(INPUT DATA begins)

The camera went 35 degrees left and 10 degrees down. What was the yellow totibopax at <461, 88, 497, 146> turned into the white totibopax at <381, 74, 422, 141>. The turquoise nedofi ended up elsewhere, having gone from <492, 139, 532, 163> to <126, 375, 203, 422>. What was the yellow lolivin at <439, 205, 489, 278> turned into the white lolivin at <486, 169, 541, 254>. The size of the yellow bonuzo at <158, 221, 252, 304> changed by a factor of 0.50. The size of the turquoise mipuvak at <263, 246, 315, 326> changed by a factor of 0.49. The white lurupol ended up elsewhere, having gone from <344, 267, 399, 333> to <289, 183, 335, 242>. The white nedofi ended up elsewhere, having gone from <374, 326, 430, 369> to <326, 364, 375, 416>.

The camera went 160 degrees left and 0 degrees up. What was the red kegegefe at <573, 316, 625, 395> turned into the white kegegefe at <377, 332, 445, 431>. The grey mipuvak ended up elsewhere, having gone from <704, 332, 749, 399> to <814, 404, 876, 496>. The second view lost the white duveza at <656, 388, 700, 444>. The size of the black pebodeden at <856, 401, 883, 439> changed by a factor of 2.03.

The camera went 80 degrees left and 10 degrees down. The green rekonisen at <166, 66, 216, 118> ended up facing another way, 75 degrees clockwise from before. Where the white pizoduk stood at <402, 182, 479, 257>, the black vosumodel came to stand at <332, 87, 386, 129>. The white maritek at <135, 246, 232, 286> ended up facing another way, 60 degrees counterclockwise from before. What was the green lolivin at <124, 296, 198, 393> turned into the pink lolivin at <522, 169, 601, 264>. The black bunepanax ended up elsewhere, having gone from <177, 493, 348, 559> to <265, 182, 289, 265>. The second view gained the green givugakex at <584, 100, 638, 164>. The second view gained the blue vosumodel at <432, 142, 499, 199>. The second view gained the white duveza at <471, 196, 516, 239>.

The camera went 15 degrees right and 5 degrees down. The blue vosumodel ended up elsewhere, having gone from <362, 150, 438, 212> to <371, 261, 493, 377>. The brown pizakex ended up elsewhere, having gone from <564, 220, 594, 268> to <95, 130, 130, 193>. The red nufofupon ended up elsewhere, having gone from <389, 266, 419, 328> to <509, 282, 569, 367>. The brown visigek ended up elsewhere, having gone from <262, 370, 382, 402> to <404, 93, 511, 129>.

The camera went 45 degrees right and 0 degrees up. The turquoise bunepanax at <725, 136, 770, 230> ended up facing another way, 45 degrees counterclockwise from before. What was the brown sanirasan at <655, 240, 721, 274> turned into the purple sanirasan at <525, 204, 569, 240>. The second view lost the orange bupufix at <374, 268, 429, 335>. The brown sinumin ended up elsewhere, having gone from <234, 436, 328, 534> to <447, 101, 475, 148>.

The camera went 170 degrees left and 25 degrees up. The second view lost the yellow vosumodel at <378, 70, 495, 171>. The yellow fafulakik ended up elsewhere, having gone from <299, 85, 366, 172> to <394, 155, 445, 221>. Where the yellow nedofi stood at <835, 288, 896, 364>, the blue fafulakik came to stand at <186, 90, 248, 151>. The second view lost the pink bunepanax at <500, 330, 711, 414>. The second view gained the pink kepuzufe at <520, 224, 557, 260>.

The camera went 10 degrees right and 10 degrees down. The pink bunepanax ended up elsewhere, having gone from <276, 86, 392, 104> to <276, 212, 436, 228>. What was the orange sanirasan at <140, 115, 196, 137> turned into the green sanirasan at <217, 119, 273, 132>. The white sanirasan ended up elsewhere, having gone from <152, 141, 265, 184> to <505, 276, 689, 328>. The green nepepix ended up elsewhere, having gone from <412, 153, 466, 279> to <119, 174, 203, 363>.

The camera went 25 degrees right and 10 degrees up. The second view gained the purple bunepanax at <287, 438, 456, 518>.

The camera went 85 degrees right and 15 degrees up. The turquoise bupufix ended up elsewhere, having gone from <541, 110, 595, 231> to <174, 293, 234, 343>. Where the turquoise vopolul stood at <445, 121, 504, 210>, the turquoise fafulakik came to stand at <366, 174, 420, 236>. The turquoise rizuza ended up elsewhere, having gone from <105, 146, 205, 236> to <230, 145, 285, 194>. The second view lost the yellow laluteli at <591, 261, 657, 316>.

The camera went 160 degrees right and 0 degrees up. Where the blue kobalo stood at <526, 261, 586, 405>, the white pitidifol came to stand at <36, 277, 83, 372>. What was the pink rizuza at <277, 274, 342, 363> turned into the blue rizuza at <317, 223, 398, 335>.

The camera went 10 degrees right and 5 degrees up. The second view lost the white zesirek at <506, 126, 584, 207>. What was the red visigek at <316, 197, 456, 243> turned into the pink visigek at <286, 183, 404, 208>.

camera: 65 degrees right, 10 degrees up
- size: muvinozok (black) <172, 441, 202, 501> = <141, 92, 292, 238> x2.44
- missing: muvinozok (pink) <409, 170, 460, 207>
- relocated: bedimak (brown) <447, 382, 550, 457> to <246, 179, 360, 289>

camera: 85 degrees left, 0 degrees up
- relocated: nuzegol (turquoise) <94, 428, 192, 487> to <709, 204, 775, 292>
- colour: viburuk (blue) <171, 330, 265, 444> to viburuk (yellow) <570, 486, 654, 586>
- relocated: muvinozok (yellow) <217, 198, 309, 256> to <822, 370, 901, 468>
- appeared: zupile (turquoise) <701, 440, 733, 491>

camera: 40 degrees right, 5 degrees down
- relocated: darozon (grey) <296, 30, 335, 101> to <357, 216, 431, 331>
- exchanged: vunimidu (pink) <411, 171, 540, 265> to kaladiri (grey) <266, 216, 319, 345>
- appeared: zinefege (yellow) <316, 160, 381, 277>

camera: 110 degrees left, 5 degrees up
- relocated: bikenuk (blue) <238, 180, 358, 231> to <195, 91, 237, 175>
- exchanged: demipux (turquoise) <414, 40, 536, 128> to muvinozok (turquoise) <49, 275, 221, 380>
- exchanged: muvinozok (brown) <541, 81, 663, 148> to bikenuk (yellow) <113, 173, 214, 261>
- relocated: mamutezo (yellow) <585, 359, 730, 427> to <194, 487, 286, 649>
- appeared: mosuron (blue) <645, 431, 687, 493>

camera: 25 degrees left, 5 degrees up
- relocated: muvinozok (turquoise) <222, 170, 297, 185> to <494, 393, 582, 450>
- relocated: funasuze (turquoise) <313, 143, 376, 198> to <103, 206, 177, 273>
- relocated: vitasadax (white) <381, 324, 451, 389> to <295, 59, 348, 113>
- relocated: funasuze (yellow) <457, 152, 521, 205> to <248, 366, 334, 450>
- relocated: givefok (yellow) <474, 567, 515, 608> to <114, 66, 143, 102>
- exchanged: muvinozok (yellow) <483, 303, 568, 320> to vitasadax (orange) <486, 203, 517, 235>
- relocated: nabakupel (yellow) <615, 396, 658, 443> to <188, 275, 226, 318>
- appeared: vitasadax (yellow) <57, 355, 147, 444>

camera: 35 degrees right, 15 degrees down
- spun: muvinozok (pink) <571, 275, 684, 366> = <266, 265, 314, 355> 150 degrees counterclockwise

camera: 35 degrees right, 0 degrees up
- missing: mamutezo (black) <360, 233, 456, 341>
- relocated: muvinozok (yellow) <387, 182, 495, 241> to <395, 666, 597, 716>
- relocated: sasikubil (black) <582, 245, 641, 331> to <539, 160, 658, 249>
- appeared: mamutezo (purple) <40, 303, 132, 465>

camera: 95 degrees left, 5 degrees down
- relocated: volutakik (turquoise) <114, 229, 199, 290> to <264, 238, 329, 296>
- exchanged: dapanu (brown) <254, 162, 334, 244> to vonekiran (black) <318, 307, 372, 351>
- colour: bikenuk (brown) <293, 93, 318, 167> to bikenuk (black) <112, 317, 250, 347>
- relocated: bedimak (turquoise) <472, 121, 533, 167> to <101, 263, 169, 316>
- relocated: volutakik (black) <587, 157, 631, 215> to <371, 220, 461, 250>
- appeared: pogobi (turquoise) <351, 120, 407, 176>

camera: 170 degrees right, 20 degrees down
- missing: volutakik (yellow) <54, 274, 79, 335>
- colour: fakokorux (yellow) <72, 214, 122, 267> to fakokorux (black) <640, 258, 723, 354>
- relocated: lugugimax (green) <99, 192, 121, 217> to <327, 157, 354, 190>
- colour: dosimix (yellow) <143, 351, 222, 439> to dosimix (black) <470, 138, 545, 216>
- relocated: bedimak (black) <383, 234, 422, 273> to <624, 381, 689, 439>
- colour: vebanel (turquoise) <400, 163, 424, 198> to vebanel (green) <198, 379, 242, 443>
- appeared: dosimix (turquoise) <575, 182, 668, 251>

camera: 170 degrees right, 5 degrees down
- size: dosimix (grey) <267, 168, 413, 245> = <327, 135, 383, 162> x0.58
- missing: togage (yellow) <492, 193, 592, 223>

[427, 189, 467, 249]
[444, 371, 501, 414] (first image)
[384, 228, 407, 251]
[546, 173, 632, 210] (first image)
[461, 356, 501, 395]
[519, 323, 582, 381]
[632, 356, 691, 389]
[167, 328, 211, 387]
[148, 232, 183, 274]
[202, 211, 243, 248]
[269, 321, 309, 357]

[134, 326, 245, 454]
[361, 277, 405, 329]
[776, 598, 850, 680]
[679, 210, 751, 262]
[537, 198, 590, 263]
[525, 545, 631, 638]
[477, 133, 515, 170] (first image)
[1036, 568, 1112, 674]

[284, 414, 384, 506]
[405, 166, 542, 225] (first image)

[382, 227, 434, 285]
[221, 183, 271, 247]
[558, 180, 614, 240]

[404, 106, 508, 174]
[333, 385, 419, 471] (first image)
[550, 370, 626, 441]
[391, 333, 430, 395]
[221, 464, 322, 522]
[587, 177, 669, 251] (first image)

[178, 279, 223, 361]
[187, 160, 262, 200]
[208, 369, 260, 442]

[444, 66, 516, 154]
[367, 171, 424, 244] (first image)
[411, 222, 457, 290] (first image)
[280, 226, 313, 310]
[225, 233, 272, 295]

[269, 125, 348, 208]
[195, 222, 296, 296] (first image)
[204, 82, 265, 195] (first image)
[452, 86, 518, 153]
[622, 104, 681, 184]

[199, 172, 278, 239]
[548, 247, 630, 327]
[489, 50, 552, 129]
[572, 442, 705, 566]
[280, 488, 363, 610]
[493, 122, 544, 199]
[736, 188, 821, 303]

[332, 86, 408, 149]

(INPUT DATA ends)

Could you restate word for word the lines above from the one containing "[519, 323, 582, 381]" through the one containing "[202, 211, 243, 248]", both included, and nothing else?

[519, 323, 582, 381]
[632, 356, 691, 389]
[167, 328, 211, 387]
[148, 232, 183, 274]
[202, 211, 243, 248]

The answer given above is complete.